• **Input material**:

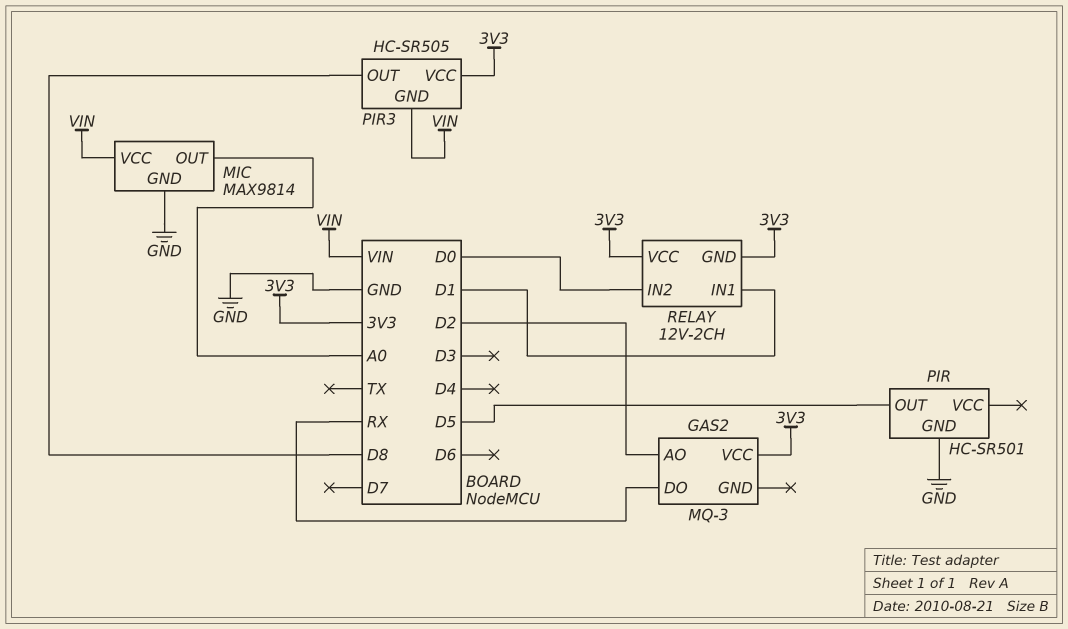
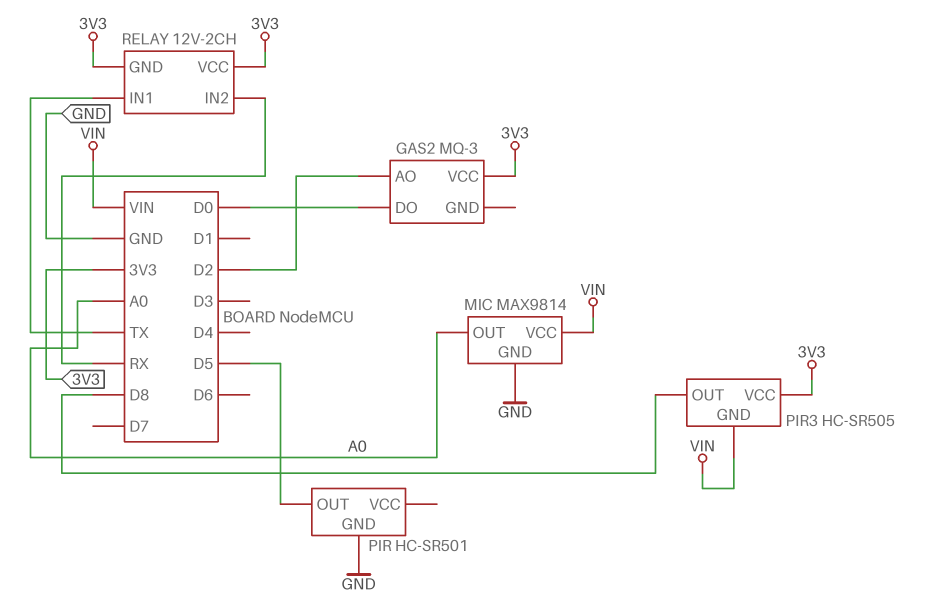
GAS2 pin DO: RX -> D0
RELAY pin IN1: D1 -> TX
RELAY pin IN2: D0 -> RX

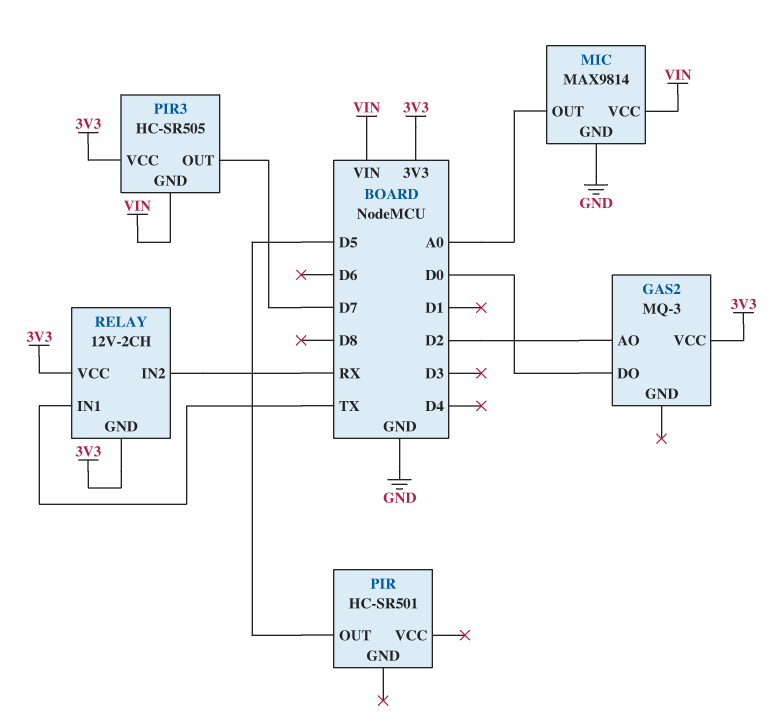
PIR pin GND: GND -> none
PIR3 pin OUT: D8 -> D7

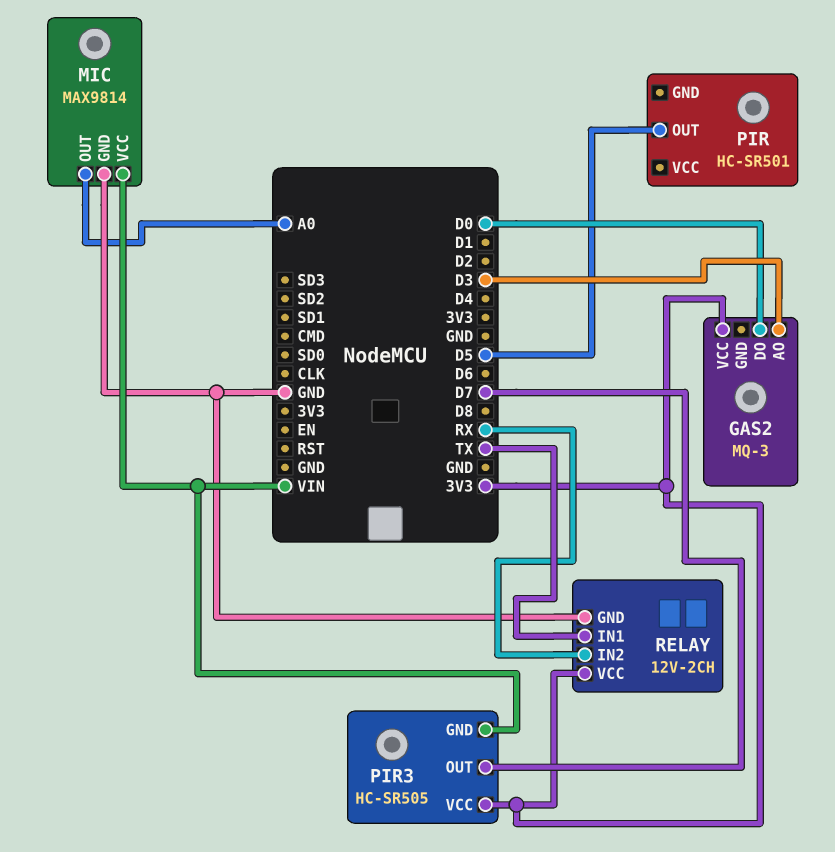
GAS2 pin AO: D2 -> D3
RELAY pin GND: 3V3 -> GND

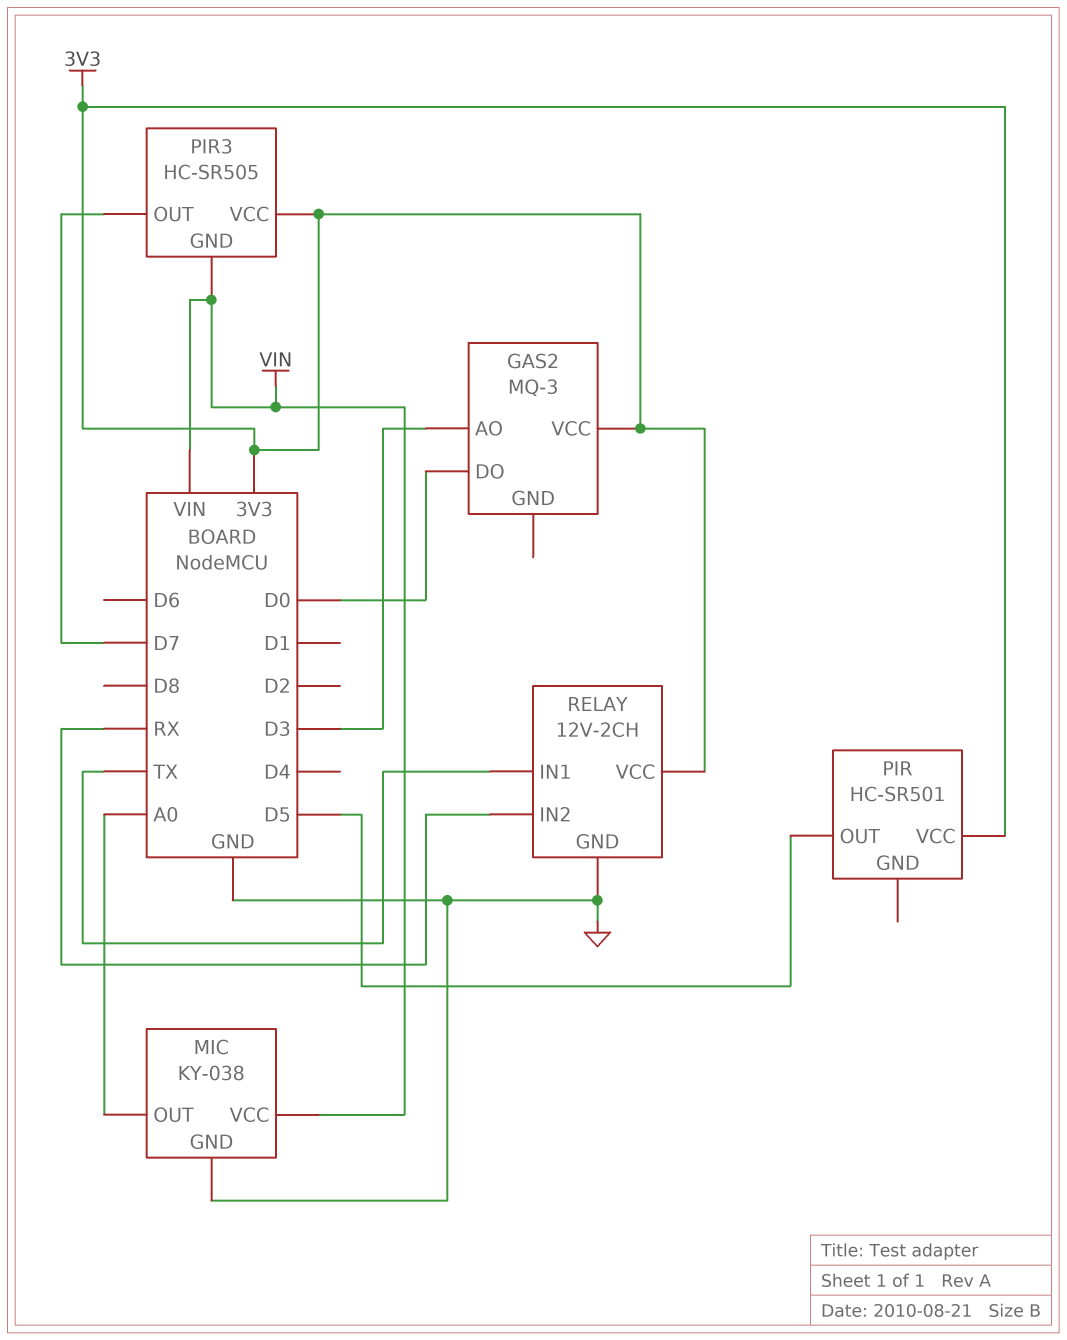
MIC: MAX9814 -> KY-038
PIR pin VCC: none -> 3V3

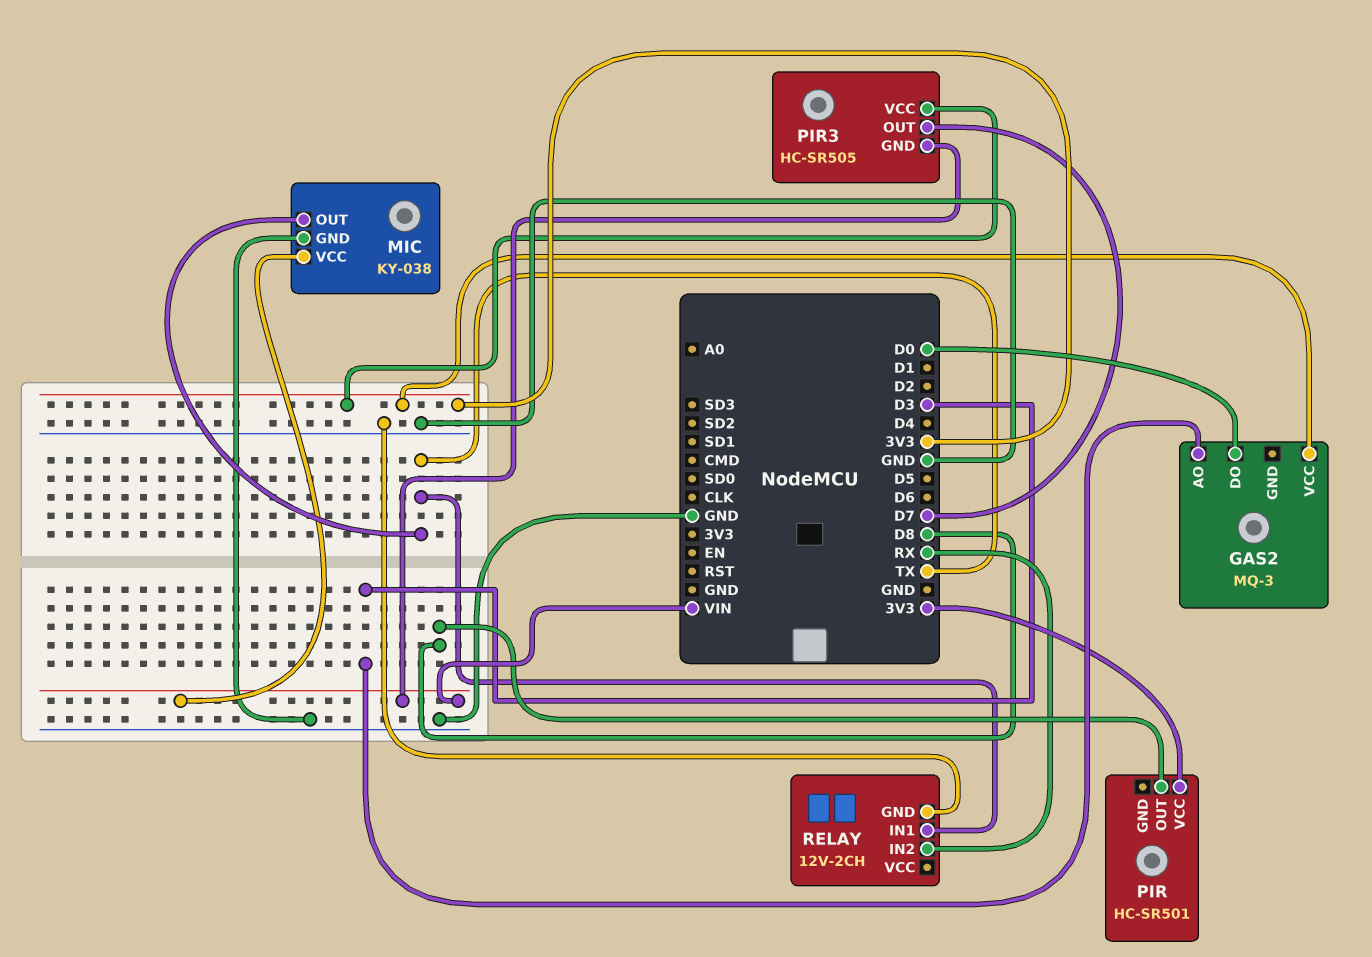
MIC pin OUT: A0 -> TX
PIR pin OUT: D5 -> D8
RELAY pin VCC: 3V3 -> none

...

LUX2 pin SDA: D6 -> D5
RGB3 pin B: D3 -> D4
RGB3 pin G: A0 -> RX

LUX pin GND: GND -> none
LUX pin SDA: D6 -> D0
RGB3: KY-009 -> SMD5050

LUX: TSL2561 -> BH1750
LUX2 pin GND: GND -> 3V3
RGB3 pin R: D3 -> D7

--

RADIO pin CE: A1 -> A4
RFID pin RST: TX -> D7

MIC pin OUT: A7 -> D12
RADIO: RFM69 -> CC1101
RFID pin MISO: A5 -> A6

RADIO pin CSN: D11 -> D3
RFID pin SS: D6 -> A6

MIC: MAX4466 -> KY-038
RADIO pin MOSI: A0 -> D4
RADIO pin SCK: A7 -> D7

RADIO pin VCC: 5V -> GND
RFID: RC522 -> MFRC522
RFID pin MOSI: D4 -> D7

• **Task directions**: Lines in the records that hold "RFID" should be tallied, with the total given on its own.

• **Answer to the exercise**: 5